> **ASSIGNED TASK**: Please copy each line of the listing below in which the word "yellow" appears.

> **GIVEN DATA**:
──────────────────────────────

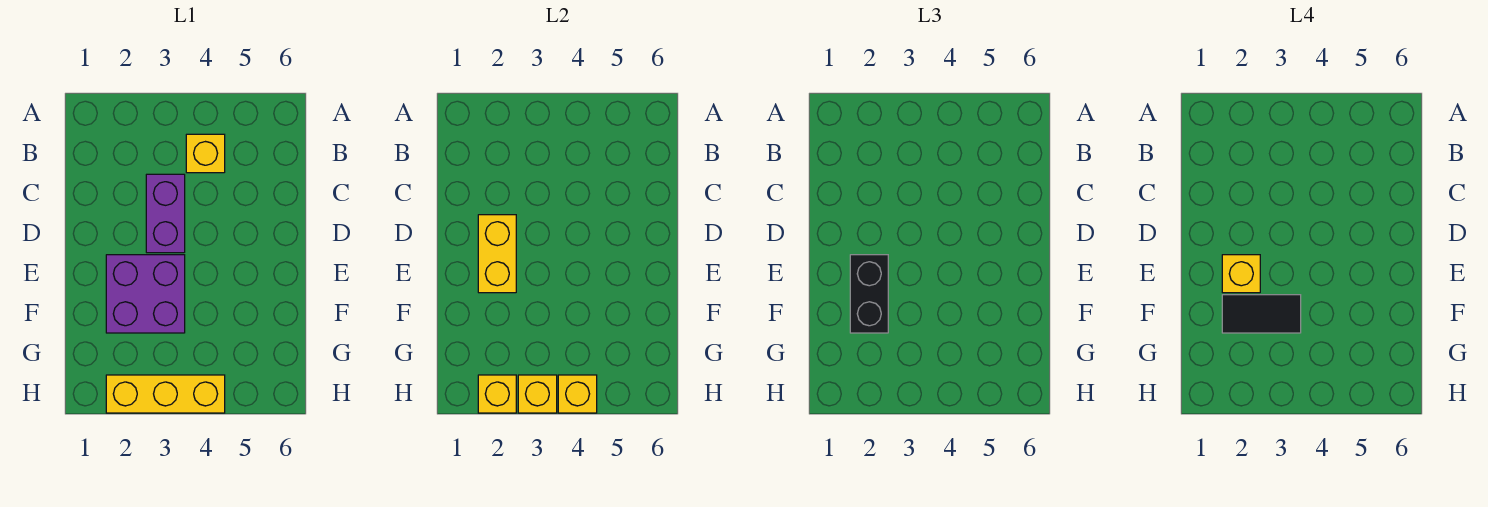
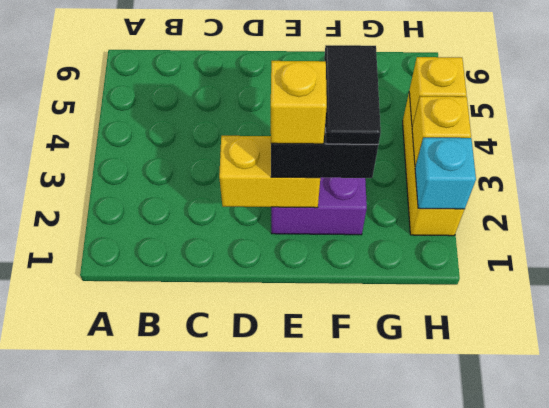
yellow brick B4 level 1 -> none
purple brick C3:D3 level 1 -> none
yellow brick H2 level 2 -> cyan brick H2 level 2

──────────────────────────────

> **EXPECTED ANSWER**:
yellow brick B4 level 1 -> none
yellow brick H2 level 2 -> cyan brick H2 level 2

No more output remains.